_Required work_
Rewrite everything from the start of the listing down to the line containing "Return the footprint", inclusive, as a numbered list with blank lines omitted.

** START Provided data **

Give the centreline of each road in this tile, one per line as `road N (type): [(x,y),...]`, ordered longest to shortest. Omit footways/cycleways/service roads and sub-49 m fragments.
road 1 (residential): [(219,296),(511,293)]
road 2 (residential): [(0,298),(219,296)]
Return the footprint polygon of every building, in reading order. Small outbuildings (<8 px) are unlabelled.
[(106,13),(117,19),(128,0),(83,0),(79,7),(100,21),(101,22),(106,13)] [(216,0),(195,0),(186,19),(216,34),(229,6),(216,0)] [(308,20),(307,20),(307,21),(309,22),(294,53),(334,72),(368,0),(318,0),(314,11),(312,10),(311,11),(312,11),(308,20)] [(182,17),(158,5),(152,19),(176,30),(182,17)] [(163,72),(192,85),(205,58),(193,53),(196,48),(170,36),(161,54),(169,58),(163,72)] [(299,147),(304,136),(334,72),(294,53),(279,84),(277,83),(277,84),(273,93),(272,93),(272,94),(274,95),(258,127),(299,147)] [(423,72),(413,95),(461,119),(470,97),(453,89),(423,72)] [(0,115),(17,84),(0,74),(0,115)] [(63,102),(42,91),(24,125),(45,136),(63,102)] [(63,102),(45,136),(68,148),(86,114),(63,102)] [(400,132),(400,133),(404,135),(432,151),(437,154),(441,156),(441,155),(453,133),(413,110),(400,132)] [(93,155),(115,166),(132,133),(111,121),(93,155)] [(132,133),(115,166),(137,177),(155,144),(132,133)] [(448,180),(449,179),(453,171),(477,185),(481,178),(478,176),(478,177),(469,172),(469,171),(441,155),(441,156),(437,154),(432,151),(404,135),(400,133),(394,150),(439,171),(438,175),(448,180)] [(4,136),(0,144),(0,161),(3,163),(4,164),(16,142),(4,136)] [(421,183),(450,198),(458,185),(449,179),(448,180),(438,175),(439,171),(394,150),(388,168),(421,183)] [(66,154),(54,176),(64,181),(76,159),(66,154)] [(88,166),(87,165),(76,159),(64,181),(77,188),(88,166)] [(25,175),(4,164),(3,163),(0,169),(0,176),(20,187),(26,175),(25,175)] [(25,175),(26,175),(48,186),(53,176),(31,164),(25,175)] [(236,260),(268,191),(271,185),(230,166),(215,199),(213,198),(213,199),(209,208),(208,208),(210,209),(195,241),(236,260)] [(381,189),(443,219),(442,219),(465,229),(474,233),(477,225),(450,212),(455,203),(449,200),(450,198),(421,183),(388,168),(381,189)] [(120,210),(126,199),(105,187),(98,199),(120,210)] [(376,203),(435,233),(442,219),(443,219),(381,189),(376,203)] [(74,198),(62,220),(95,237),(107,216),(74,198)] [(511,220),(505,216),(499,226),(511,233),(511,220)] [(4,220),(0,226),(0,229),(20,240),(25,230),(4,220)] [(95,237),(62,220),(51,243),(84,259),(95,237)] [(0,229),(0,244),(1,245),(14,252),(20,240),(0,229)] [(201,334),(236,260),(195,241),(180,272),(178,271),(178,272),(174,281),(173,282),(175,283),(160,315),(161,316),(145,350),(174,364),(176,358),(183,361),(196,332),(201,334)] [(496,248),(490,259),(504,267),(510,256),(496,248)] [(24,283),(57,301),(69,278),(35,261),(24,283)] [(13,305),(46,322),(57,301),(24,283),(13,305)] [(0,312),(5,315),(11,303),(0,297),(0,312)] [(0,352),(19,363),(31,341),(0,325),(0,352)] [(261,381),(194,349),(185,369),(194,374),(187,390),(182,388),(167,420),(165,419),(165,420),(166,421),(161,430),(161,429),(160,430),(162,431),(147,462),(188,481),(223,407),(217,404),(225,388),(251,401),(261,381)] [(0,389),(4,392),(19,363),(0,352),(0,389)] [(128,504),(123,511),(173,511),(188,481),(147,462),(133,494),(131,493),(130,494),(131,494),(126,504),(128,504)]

** END Provided data **

_Response to this exercise_
1. Give the centreline of each road in this tile, one per line as `road N (type): [(x,y),...]`, ordered longest to shortest. Omit footways/cycleways/service roads and sub-49 m fragments.
2. road 1 (residential): [(219,296),(511,293)]
3. road 2 (residential): [(0,298),(219,296)]
4. Return the footprint polygon of every building, in reading order. Small outbuildings (<8 px) are unlabelled.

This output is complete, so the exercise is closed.